-------- SOURCE DATA

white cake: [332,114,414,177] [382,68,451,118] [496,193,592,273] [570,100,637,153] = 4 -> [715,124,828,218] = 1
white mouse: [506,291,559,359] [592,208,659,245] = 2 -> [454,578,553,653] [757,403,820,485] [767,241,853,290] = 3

----------------
-------- SOURCE DATA

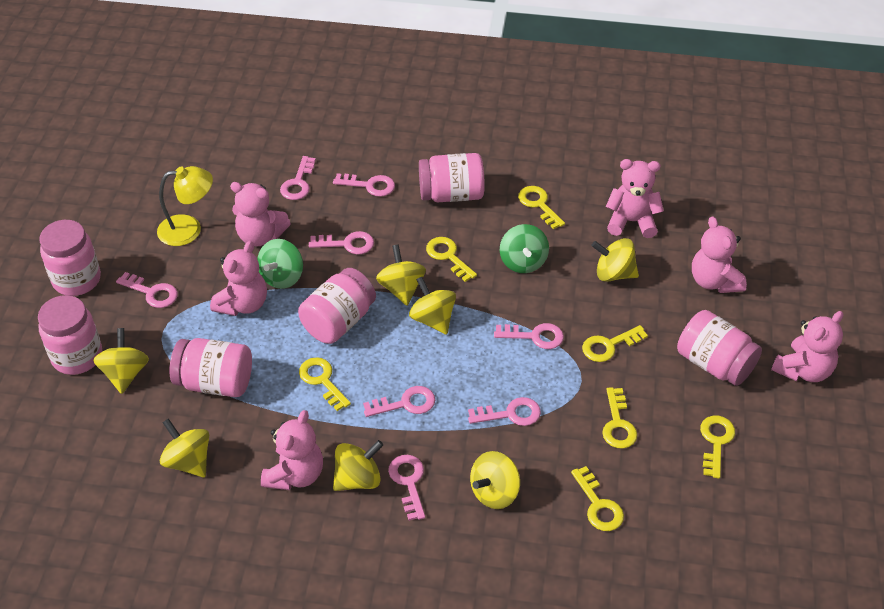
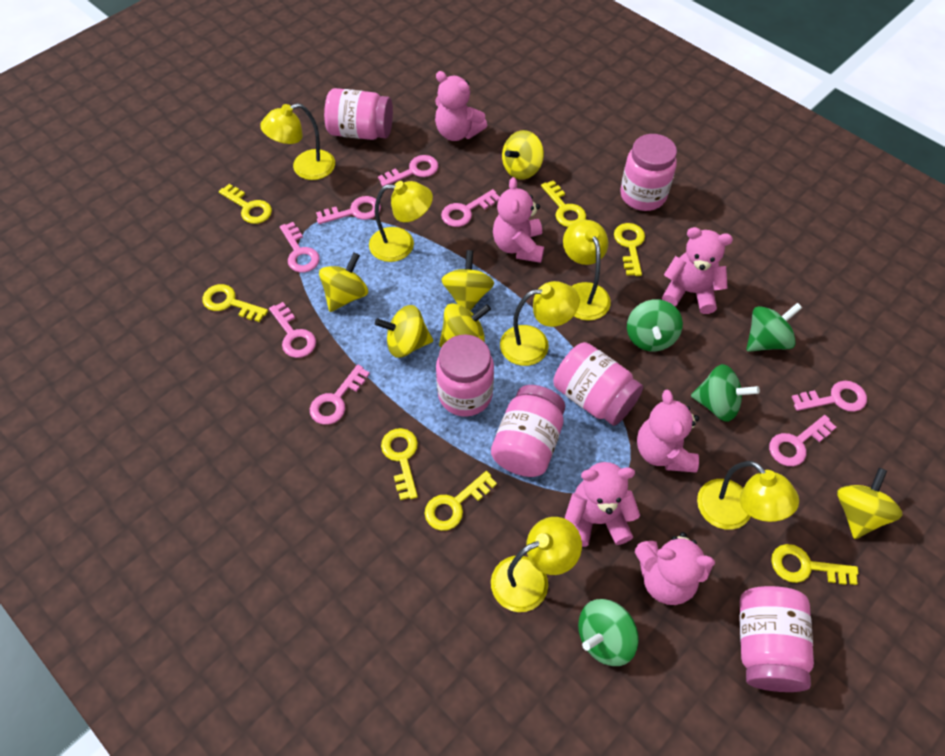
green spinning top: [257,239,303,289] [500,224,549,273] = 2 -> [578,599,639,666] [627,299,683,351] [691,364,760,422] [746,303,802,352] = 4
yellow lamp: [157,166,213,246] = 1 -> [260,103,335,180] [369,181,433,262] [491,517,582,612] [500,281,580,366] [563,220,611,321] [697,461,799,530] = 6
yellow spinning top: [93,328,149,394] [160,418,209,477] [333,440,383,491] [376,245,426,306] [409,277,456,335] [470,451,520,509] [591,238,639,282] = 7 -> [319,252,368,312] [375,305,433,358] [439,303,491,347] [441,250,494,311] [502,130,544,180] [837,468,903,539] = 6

----------------

PROBLEM. Of all the entries above, repeat only the lines from the line that has "green spinning top: [257,239,303,289]" to the line that has "yellow spinning top: [93,328,149,394]", both lines included, exactly.

SOLUTION.
green spinning top: [257,239,303,289] [500,224,549,273] = 2 -> [578,599,639,666] [627,299,683,351] [691,364,760,422] [746,303,802,352] = 4
yellow lamp: [157,166,213,246] = 1 -> [260,103,335,180] [369,181,433,262] [491,517,582,612] [500,281,580,366] [563,220,611,321] [697,461,799,530] = 6
yellow spinning top: [93,328,149,394] [160,418,209,477] [333,440,383,491] [376,245,426,306] [409,277,456,335] [470,451,520,509] [591,238,639,282] = 7 -> [319,252,368,312] [375,305,433,358] [439,303,491,347] [441,250,494,311] [502,130,544,180] [837,468,903,539] = 6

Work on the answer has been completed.